━━ Records supplied ━━

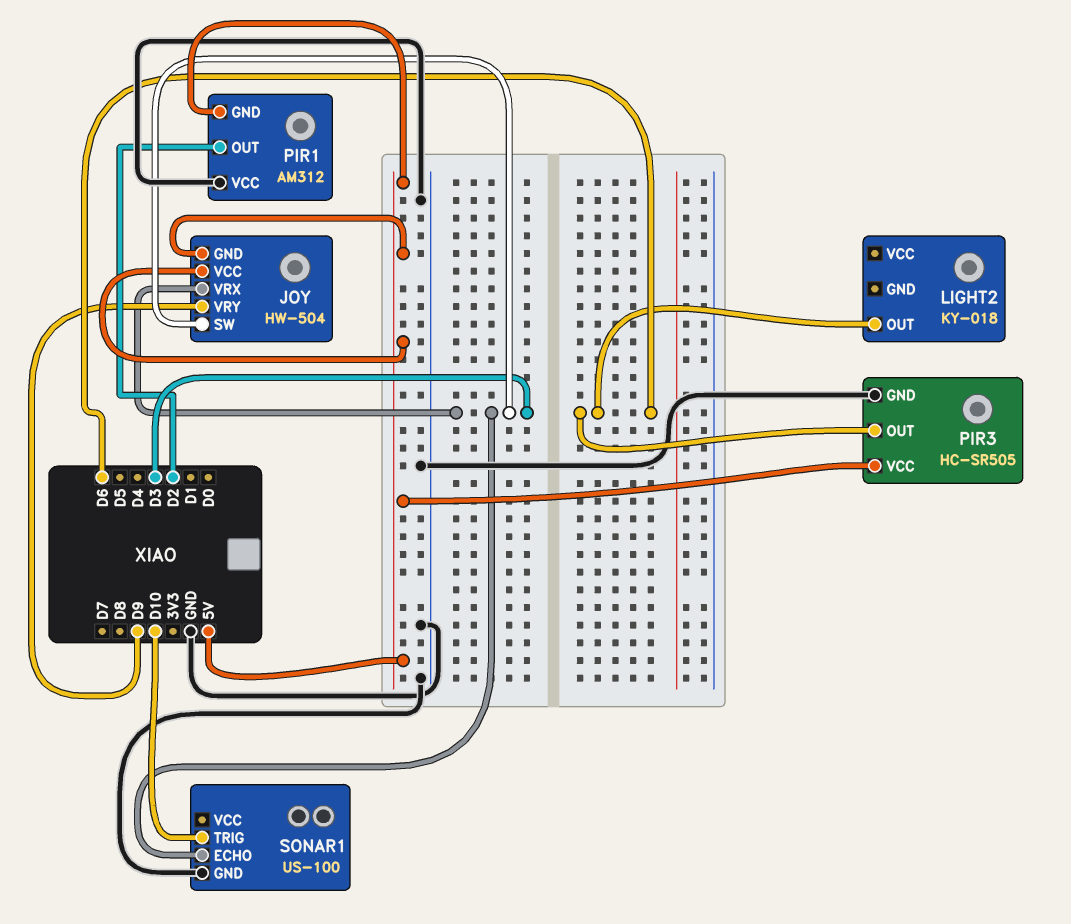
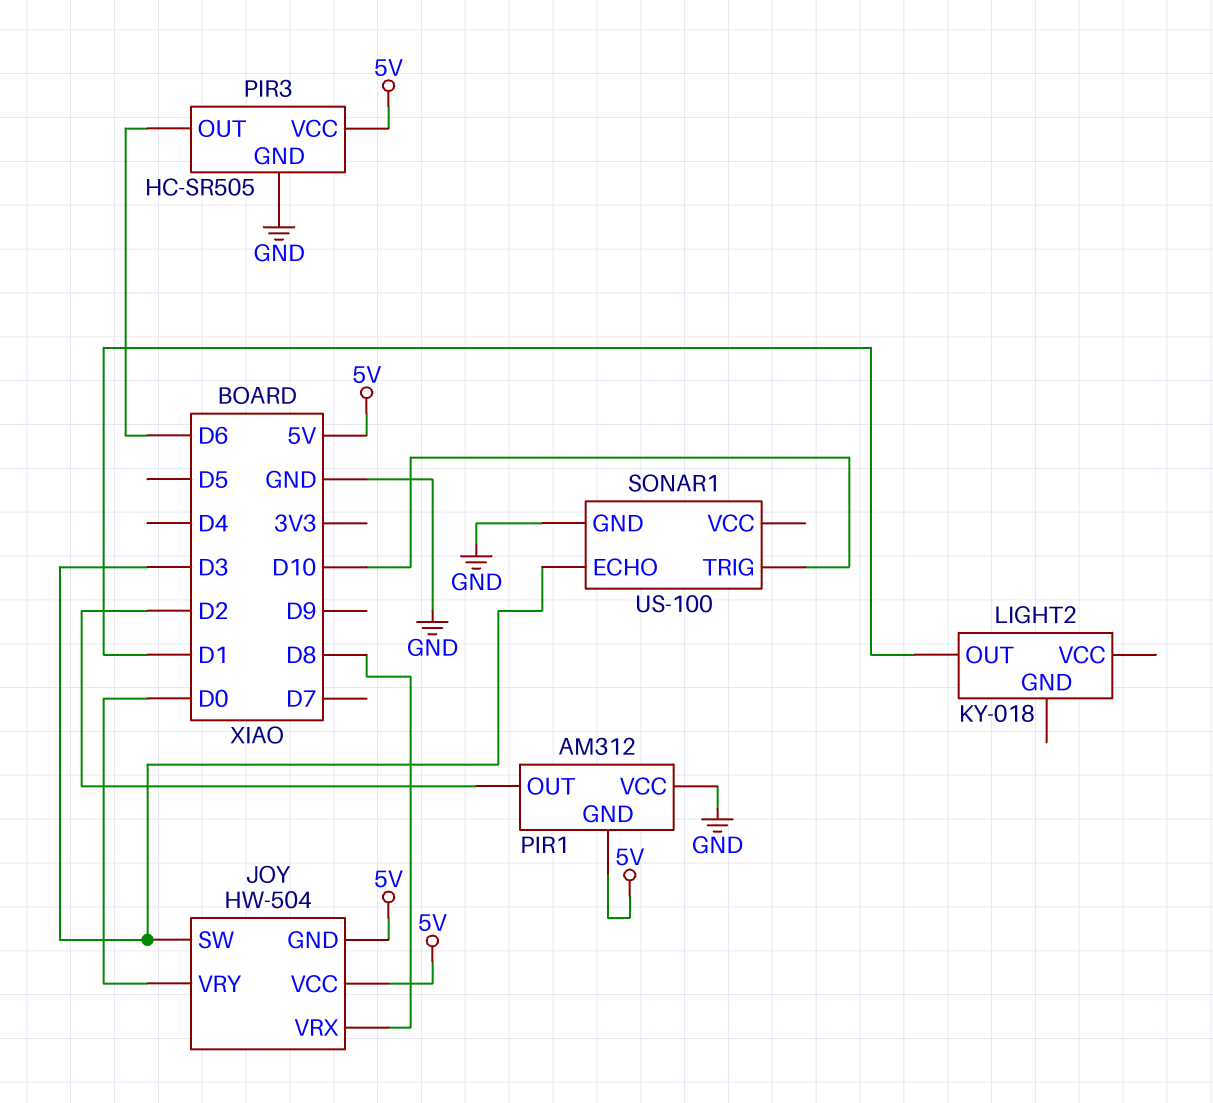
JOY pin VRX: D3 -> D8
JOY pin VRY: D9 -> D0
LIGHT2 pin OUT: D6 -> D1

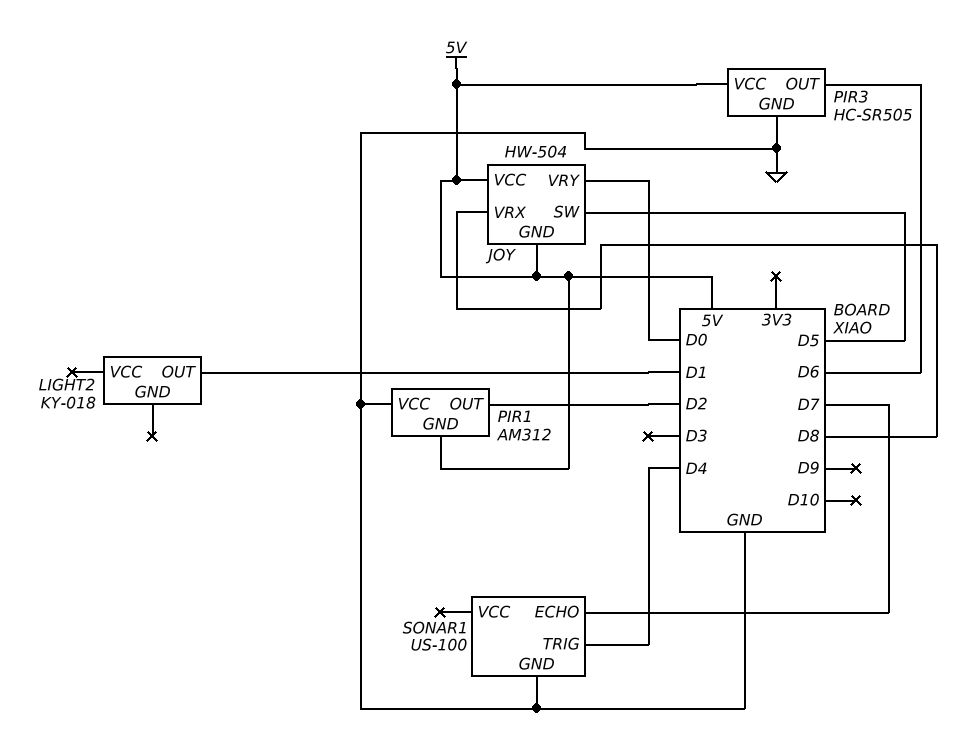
JOY pin SW: D3 -> D5
SONAR1 pin ECHO: D3 -> D7
SONAR1 pin TRIG: D10 -> D4

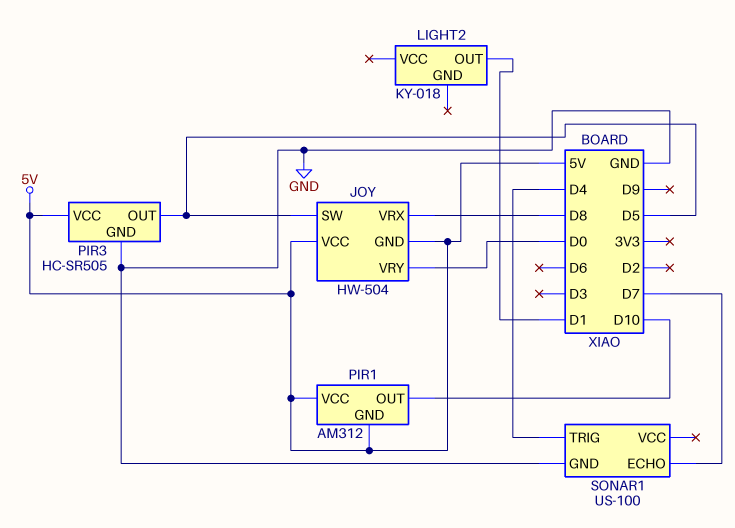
PIR1 pin OUT: D2 -> D10
PIR1 pin VCC: GND -> 5V
PIR3 pin OUT: D6 -> D5

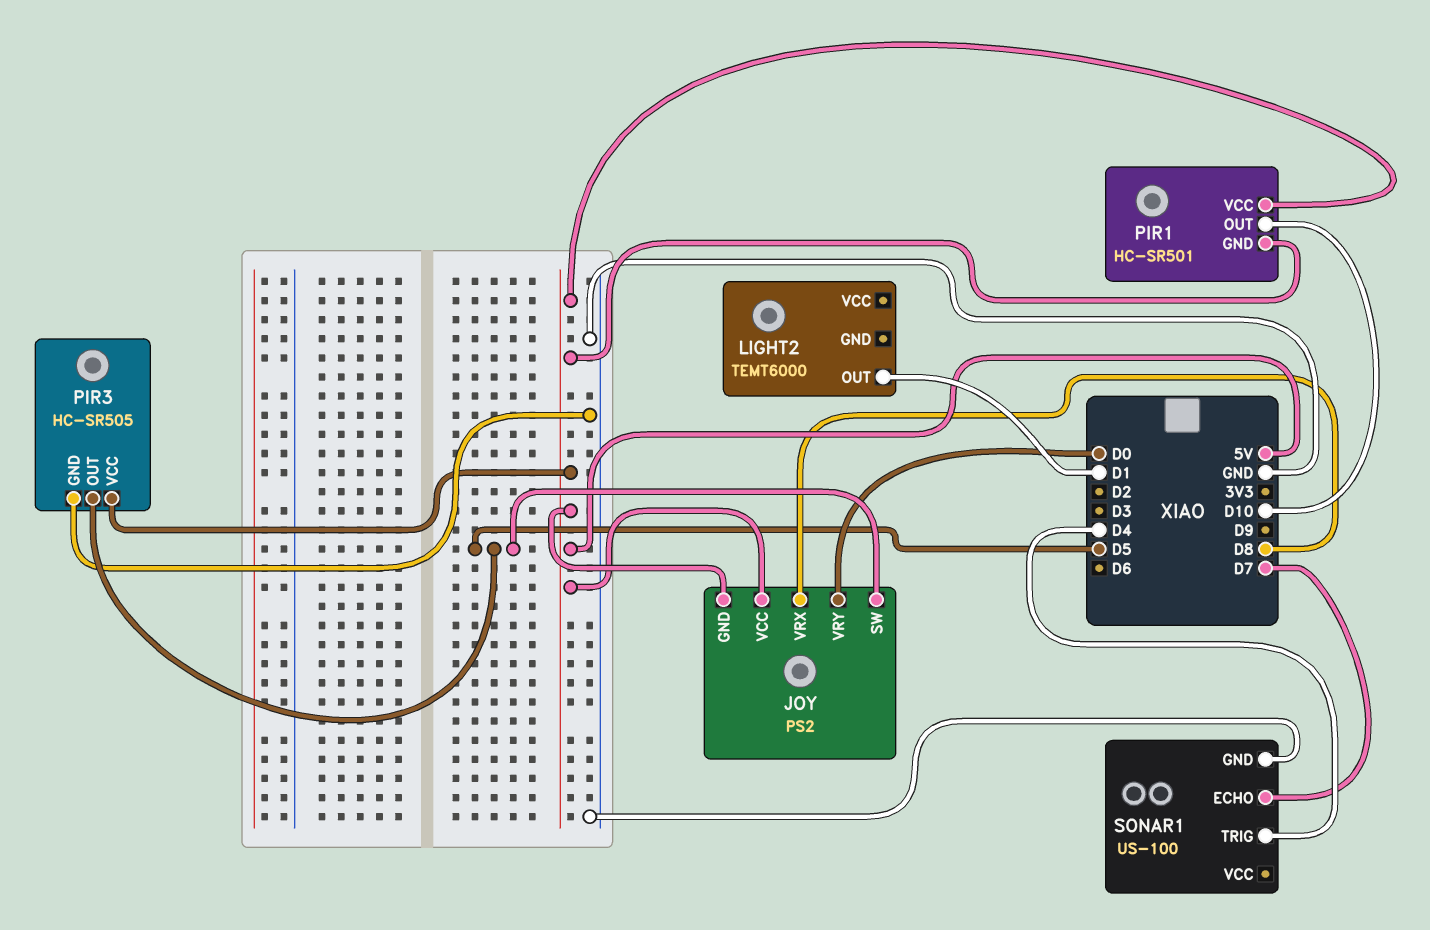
JOY: HW-504 -> PS2
LIGHT2: KY-018 -> TEMT6000
PIR1: AM312 -> HC-SR501

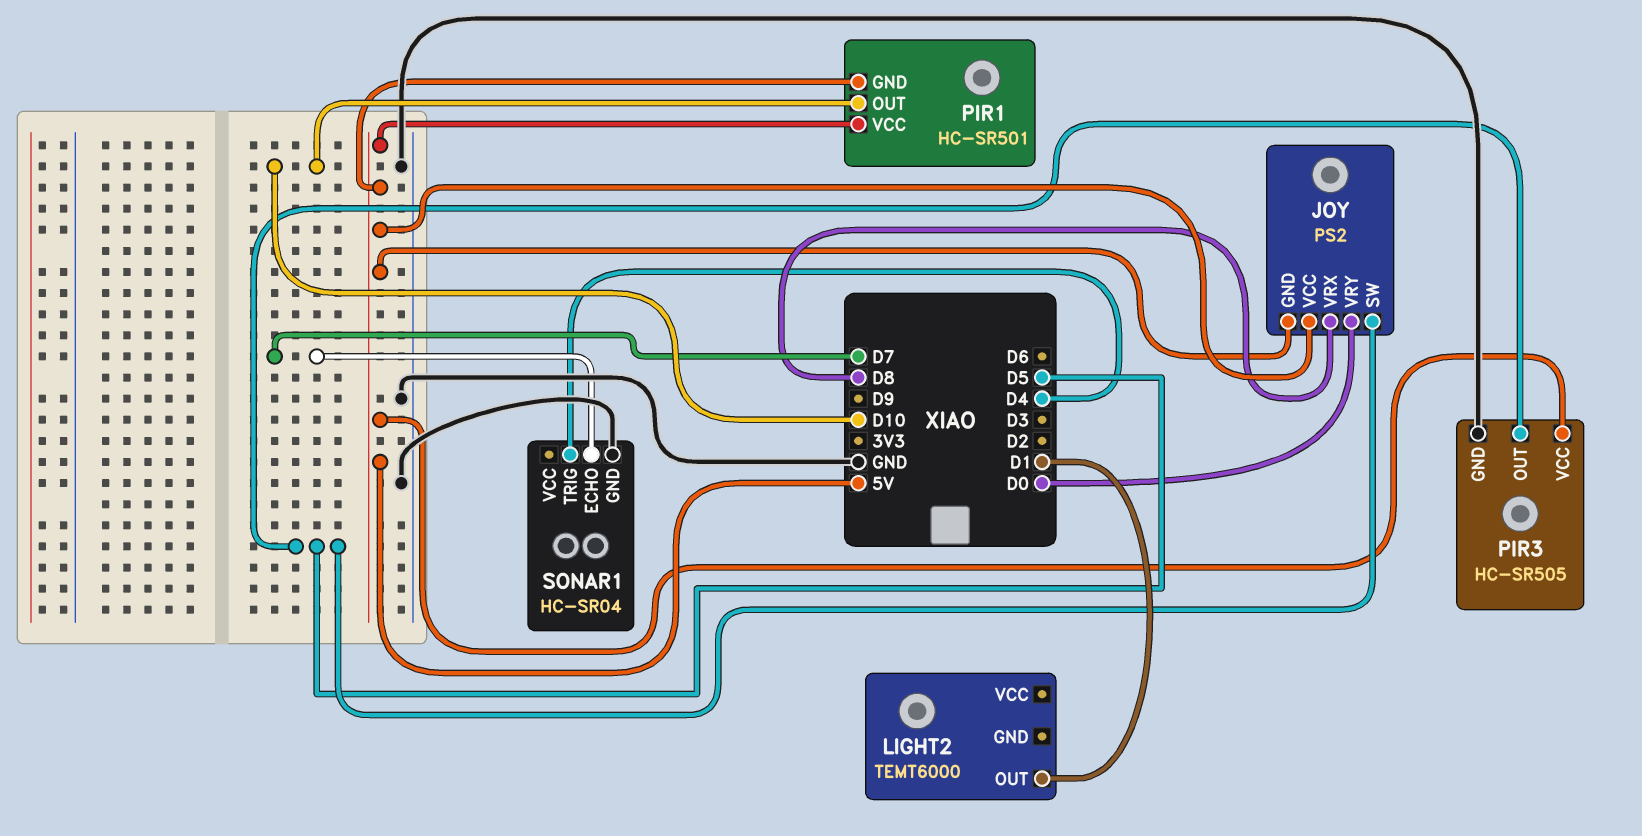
SONAR1: US-100 -> HC-SR04

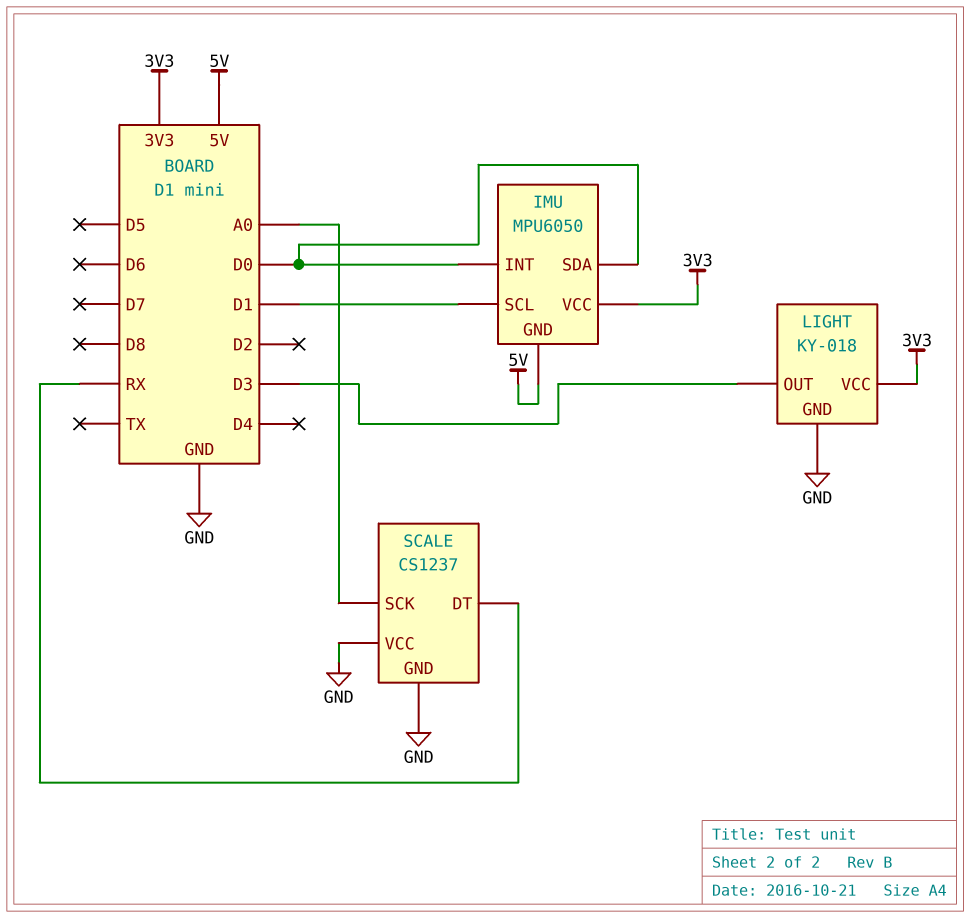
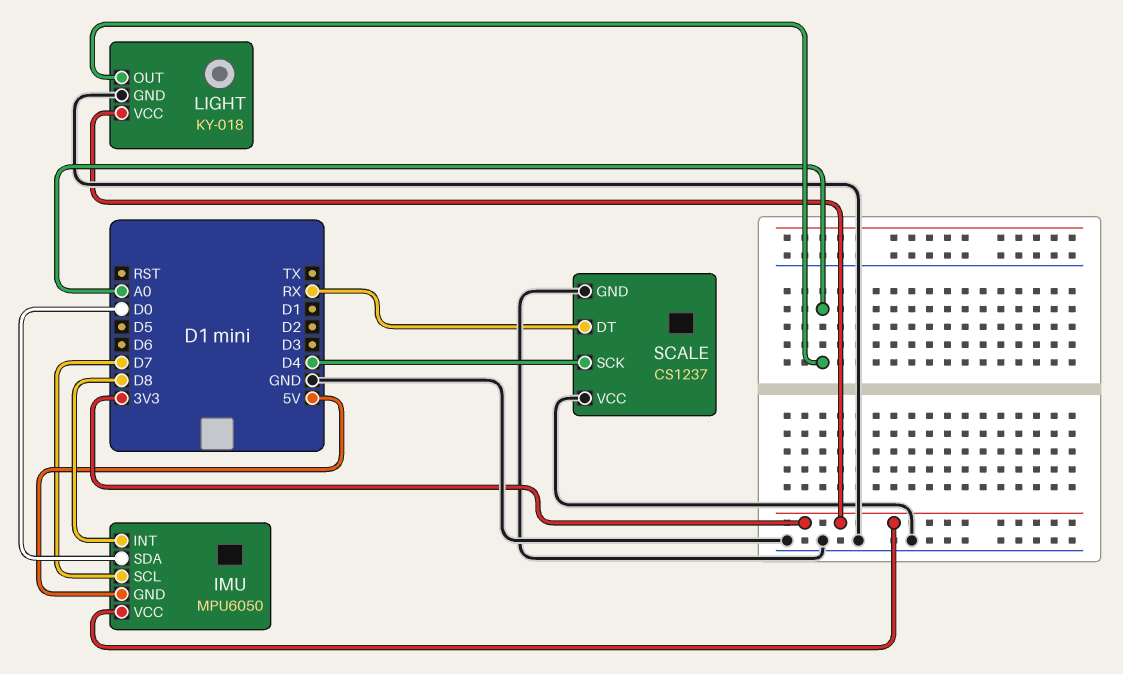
IMU pin INT: D0 -> D8
IMU pin SCL: D1 -> D7
LIGHT pin OUT: D3 -> A0
SCALE pin SCK: A0 -> D4

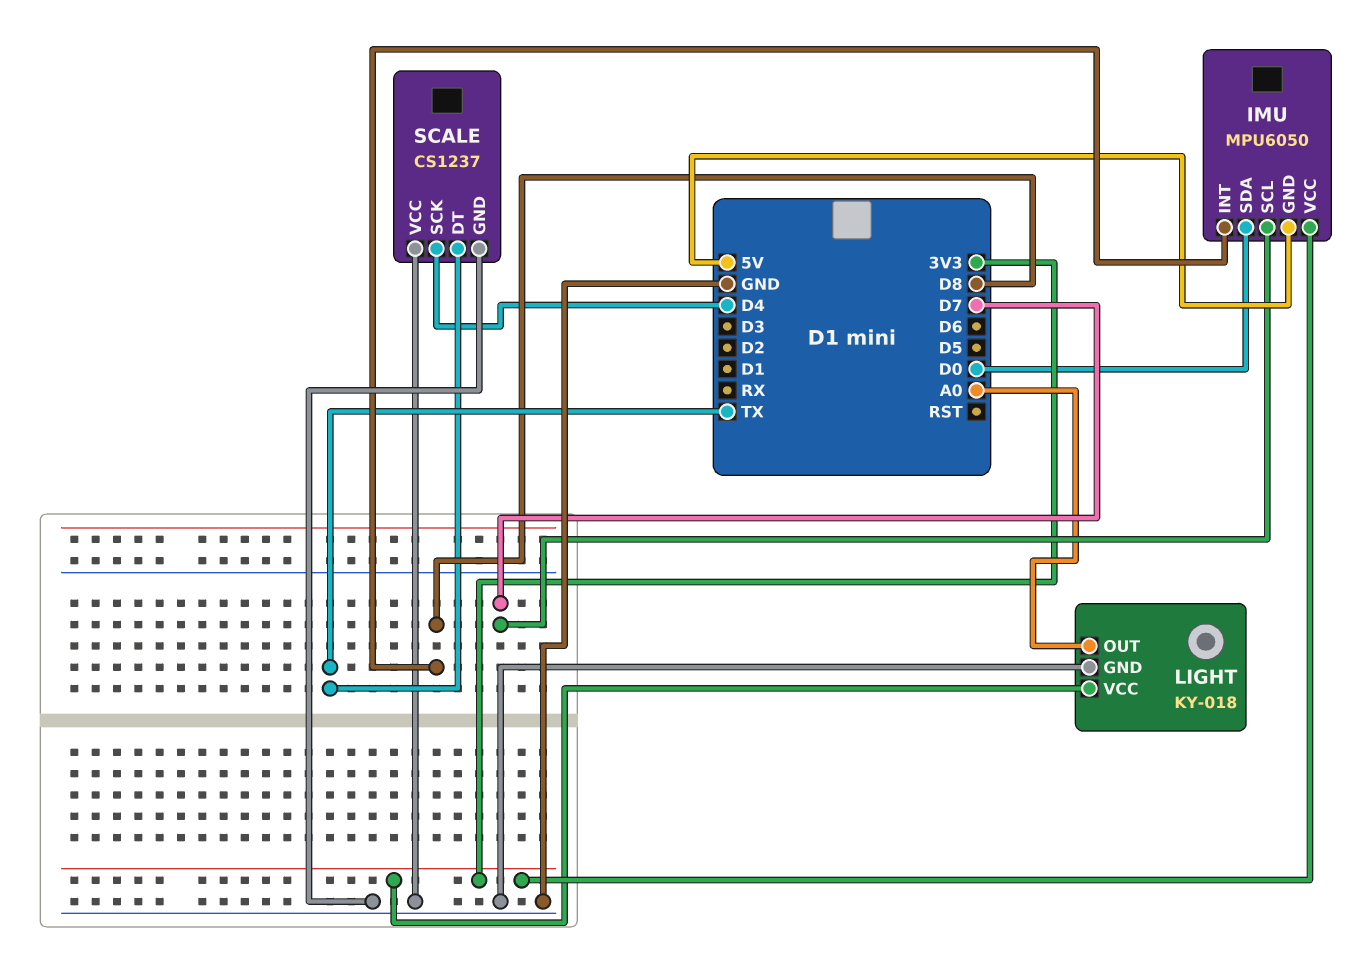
SCALE pin DT: RX -> TX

━━━

_Task to carry out_
Your copy must hold exactly the lines from the one with "PIR1 pin VCC: GND -> 5V" to the end of the records above, both included, and no pictures.

_Response_
PIR1 pin VCC: GND -> 5V
PIR3 pin OUT: D6 -> D5

JOY: HW-504 -> PS2
LIGHT2: KY-018 -> TEMT6000
PIR1: AM312 -> HC-SR501

SONAR1: US-100 -> HC-SR04

IMU pin INT: D0 -> D8
IMU pin SCL: D1 -> D7
LIGHT pin OUT: D3 -> A0
SCALE pin SCK: A0 -> D4

SCALE pin DT: RX -> TX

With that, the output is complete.